##### ENTRIES SUPPLIED
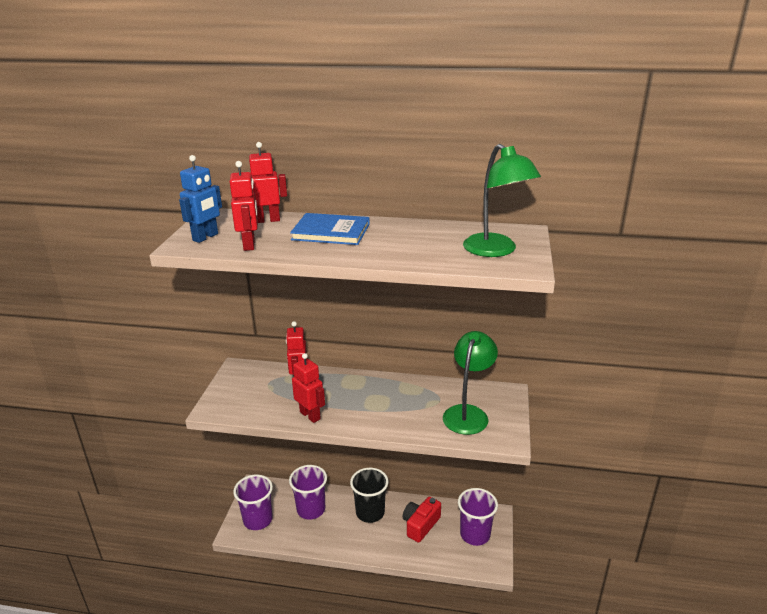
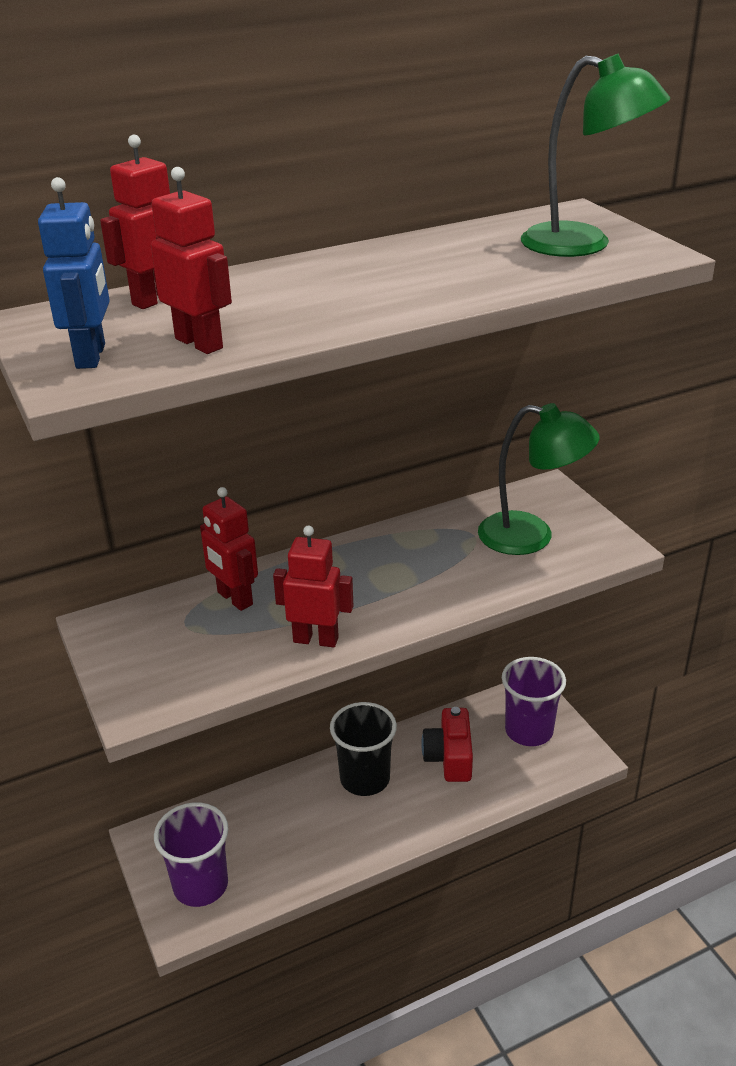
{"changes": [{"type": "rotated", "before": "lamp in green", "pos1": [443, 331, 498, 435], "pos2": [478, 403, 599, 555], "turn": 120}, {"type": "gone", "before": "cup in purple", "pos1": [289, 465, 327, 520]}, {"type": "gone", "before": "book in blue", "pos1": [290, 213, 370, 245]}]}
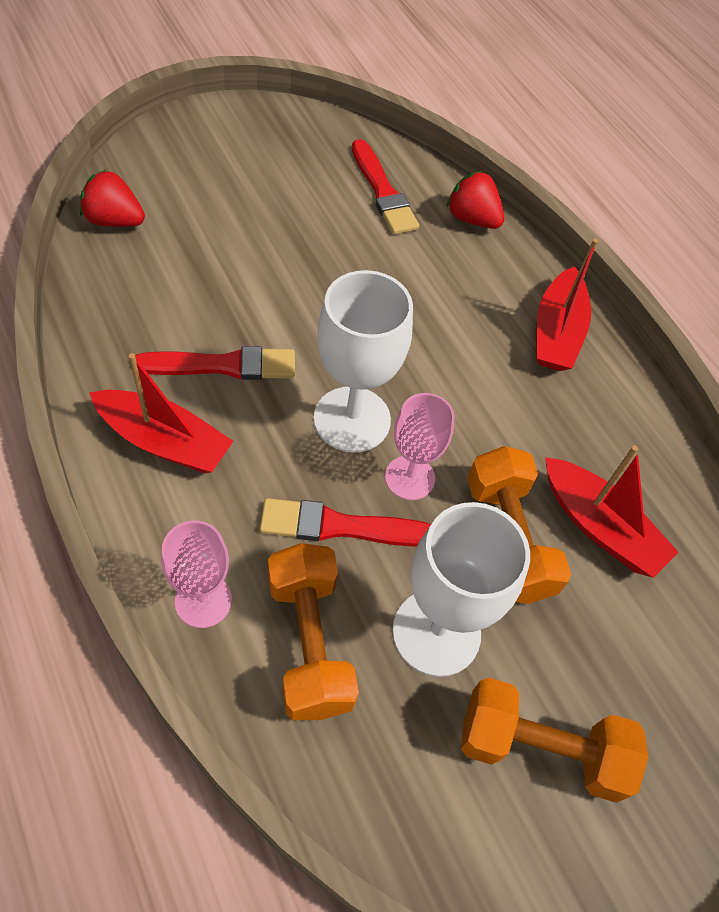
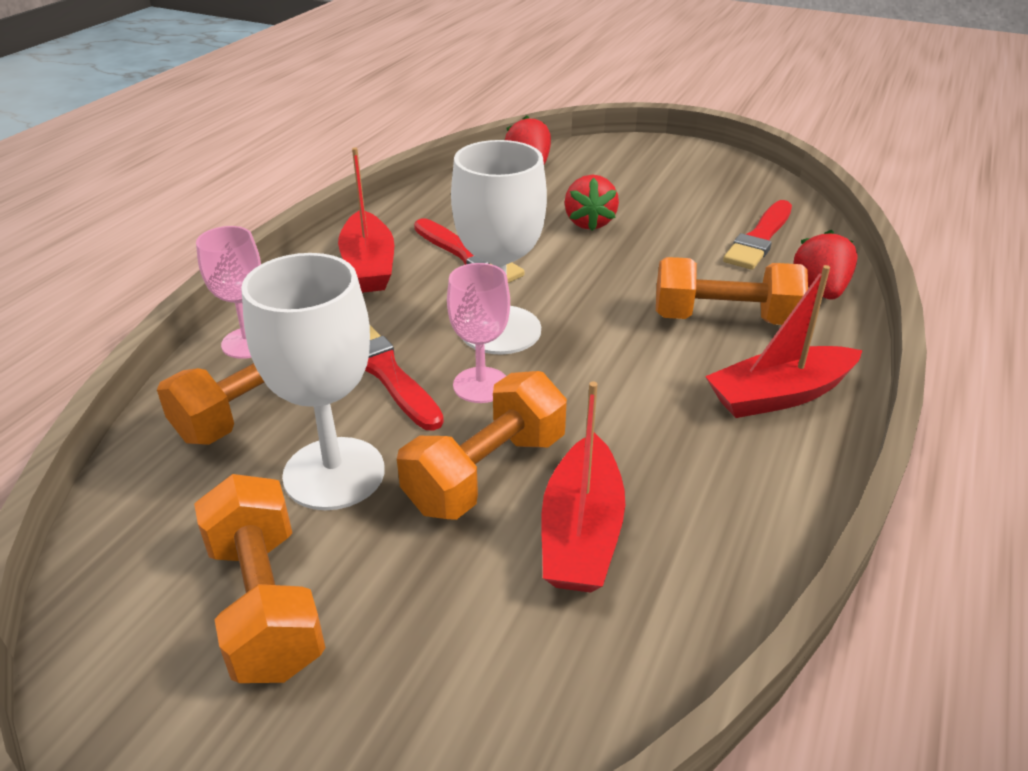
{"changes": [{"type": "new", "after": "strawberry in red", "pos2": [564, 175, 619, 231]}, {"type": "new", "after": "dumbbell in orange", "pos2": [656, 257, 808, 325]}]}
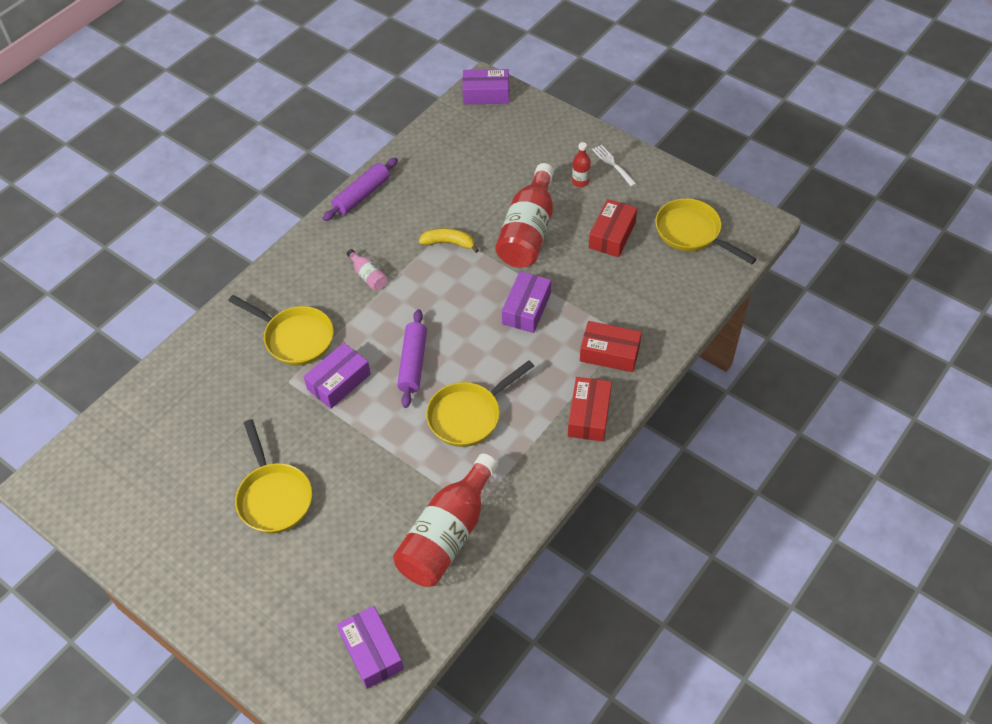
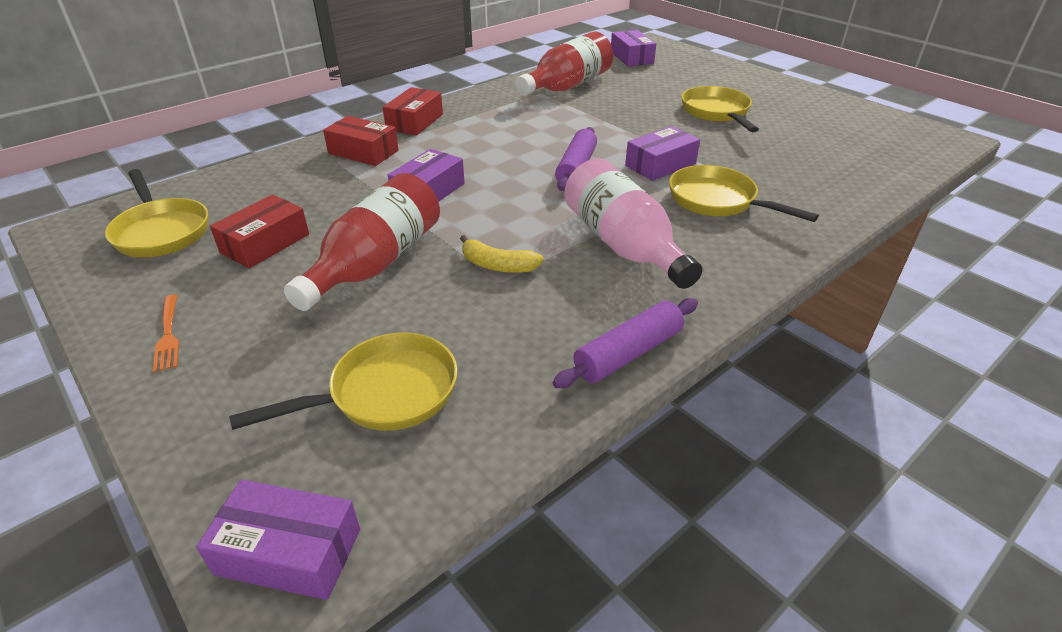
{"changes": [{"type": "repainted", "before": "fork in white", "after": "fork in orange", "pos1": [592, 145, 637, 187], "pos2": [153, 295, 179, 372]}, {"type": "shifted", "before": "pan in yellow", "pos1": [426, 360, 534, 447], "pos2": [229, 332, 458, 431]}, {"type": "scaled", "before": "bottle in pink", "pos1": [347, 249, 387, 290], "pos2": [564, 159, 702, 289], "scale": 2.3}, {"type": "gone", "before": "bottle in red", "pos1": [572, 142, 591, 187]}]}
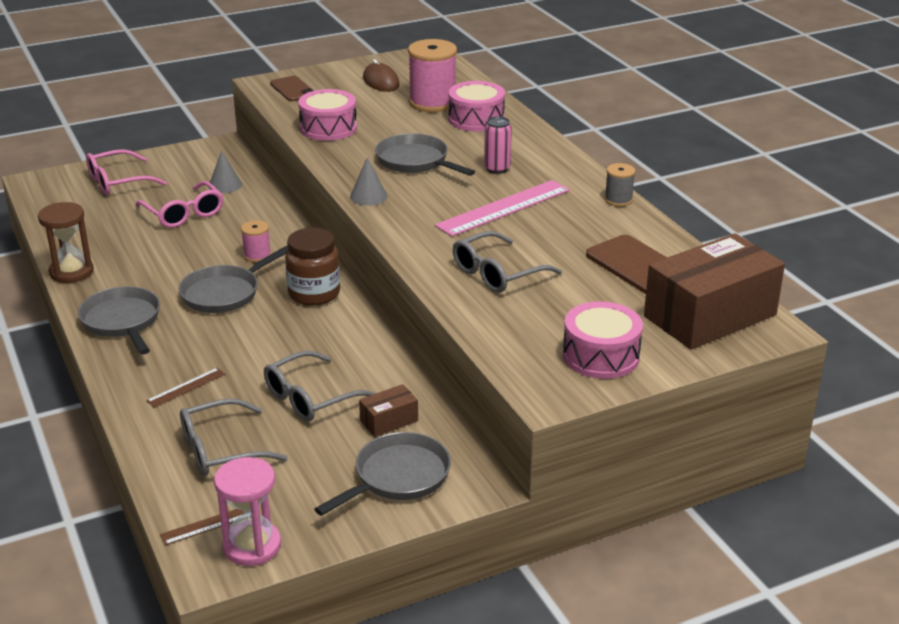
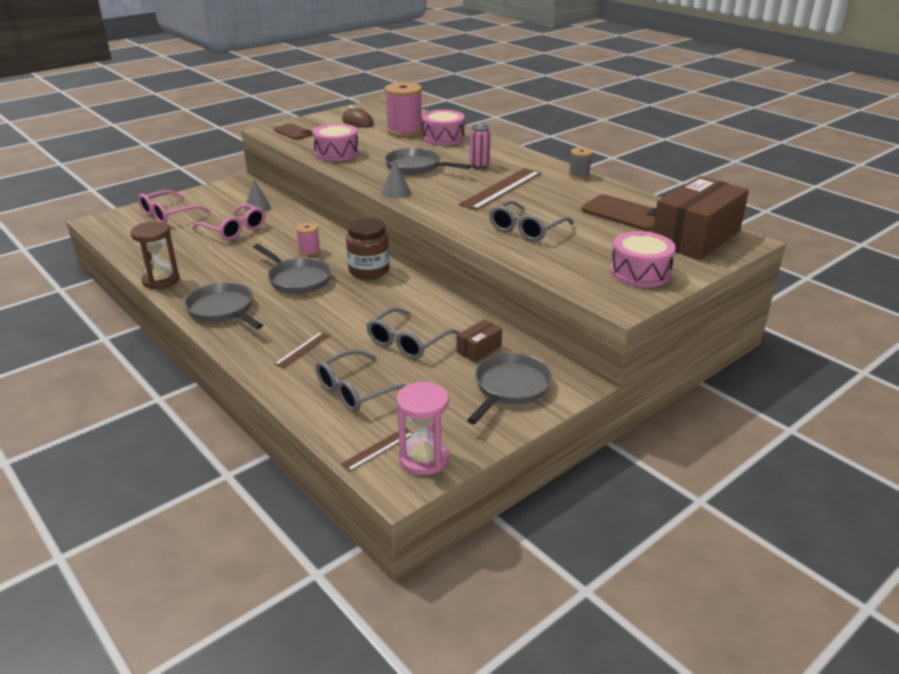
{"changes": [{"type": "rotated", "before": "pan in grey", "pos1": [179, 246, 288, 313], "pos2": [253, 244, 332, 294], "turn": -75}, {"type": "repainted", "before": "ruler in pink", "after": "ruler in brown", "pos1": [435, 180, 570, 237], "pos2": [459, 168, 541, 210]}]}
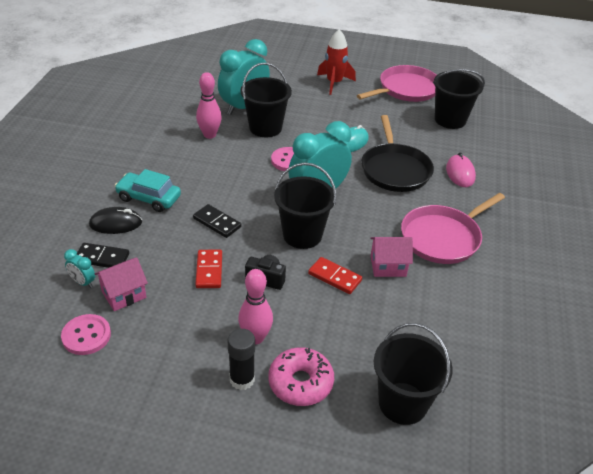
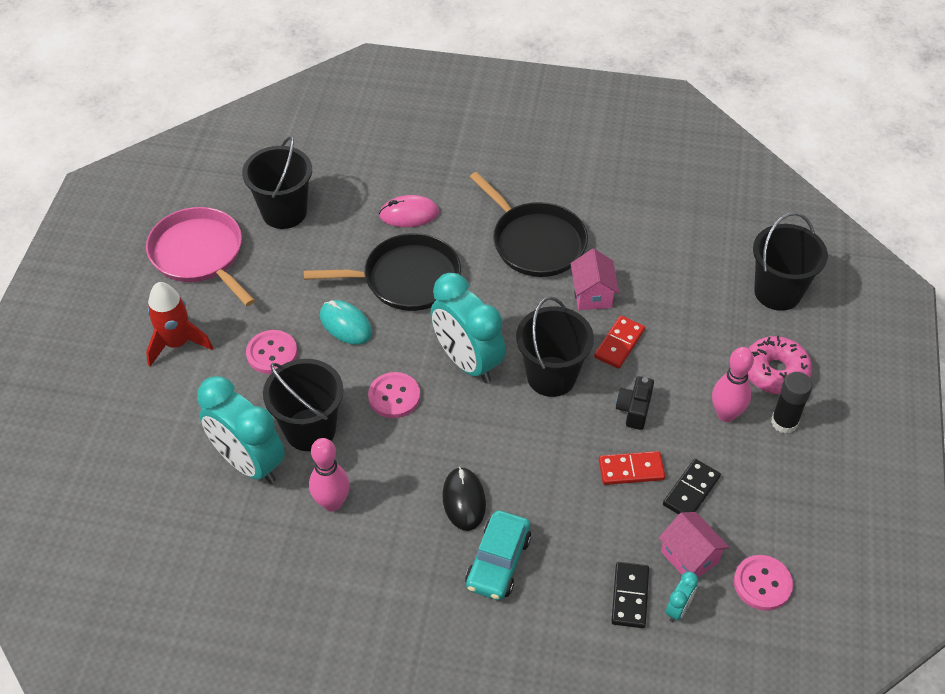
{"changes": [{"type": "new", "after": "button in pink", "pos2": [246, 330, 297, 374]}, {"type": "shifted", "before": "mouse in black", "pos1": [89, 207, 142, 234], "pos2": [442, 467, 486, 531]}, {"type": "repainted", "before": "pan in pink", "after": "pan in black", "pos1": [401, 193, 505, 264], "pos2": [470, 172, 588, 277]}, {"type": "shifted", "before": "domino in black", "pos1": [193, 204, 241, 238], "pos2": [663, 459, 721, 514]}]}
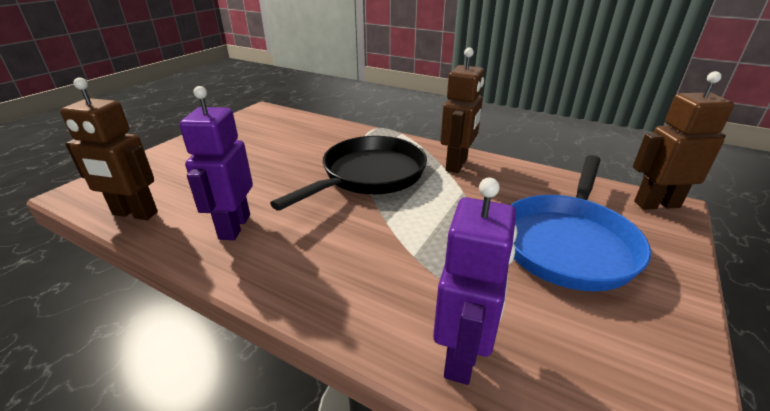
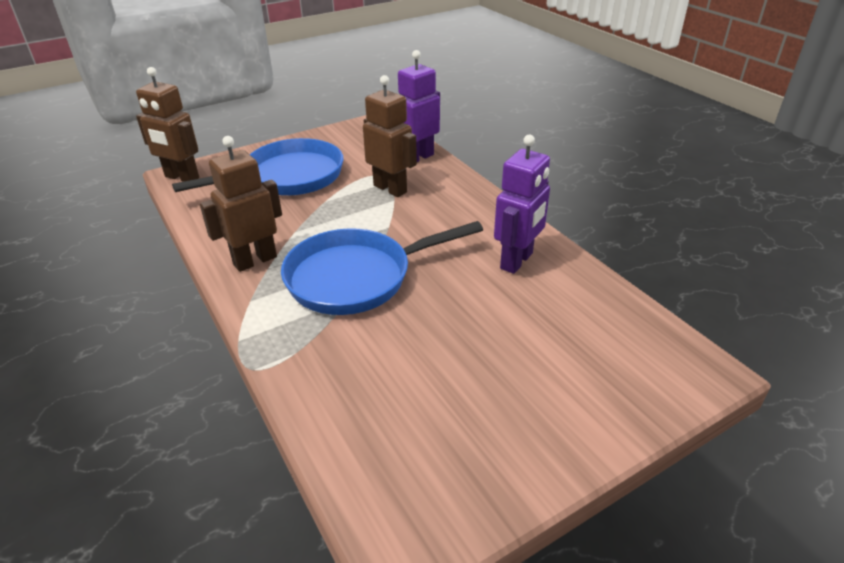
{"changes": [{"type": "repainted", "before": "pan in black", "after": "pan in blue", "pos1": [270, 136, 427, 211], "pos2": [281, 221, 483, 315]}, {"type": "shifted", "before": "robot in brown", "pos1": [60, 77, 158, 220], "pos2": [363, 75, 417, 197]}]}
##########
== WHAT NEEDS TO BE DONE ==
Set down the whole listing word for word, omitting the pictures.

== ANSWER ==
{"changes": [{"type": "rotated", "before": "lamp in green", "pos1": [443, 331, 498, 435], "pos2": [478, 403, 599, 555], "turn": 120}, {"type": "gone", "before": "cup in purple", "pos1": [289, 465, 327, 520]}, {"type": "gone", "before": "book in blue", "pos1": [290, 213, 370, 245]}]}
{"changes": [{"type": "new", "after": "strawberry in red", "pos2": [564, 175, 619, 231]}, {"type": "new", "after": "dumbbell in orange", "pos2": [656, 257, 808, 325]}]}
{"changes": [{"type": "repainted", "before": "fork in white", "after": "fork in orange", "pos1": [592, 145, 637, 187], "pos2": [153, 295, 179, 372]}, {"type": "shifted", "before": "pan in yellow", "pos1": [426, 360, 534, 447], "pos2": [229, 332, 458, 431]}, {"type": "scaled", "before": "bottle in pink", "pos1": [347, 249, 387, 290], "pos2": [564, 159, 702, 289], "scale": 2.3}, {"type": "gone", "before": "bottle in red", "pos1": [572, 142, 591, 187]}]}
{"changes": [{"type": "rotated", "before": "pan in grey", "pos1": [179, 246, 288, 313], "pos2": [253, 244, 332, 294], "turn": -75}, {"type": "repainted", "before": "ruler in pink", "after": "ruler in brown", "pos1": [435, 180, 570, 237], "pos2": [459, 168, 541, 210]}]}
{"changes": [{"type": "new", "after": "button in pink", "pos2": [246, 330, 297, 374]}, {"type": "shifted", "before": "mouse in black", "pos1": [89, 207, 142, 234], "pos2": [442, 467, 486, 531]}, {"type": "repainted", "before": "pan in pink", "after": "pan in black", "pos1": [401, 193, 505, 264], "pos2": [470, 172, 588, 277]}, {"type": "shifted", "before": "domino in black", "pos1": [193, 204, 241, 238], "pos2": [663, 459, 721, 514]}]}
{"changes": [{"type": "repainted", "before": "pan in black", "after": "pan in blue", "pos1": [270, 136, 427, 211], "pos2": [281, 221, 483, 315]}, {"type": "shifted", "before": "robot in brown", "pos1": [60, 77, 158, 220], "pos2": [363, 75, 417, 197]}]}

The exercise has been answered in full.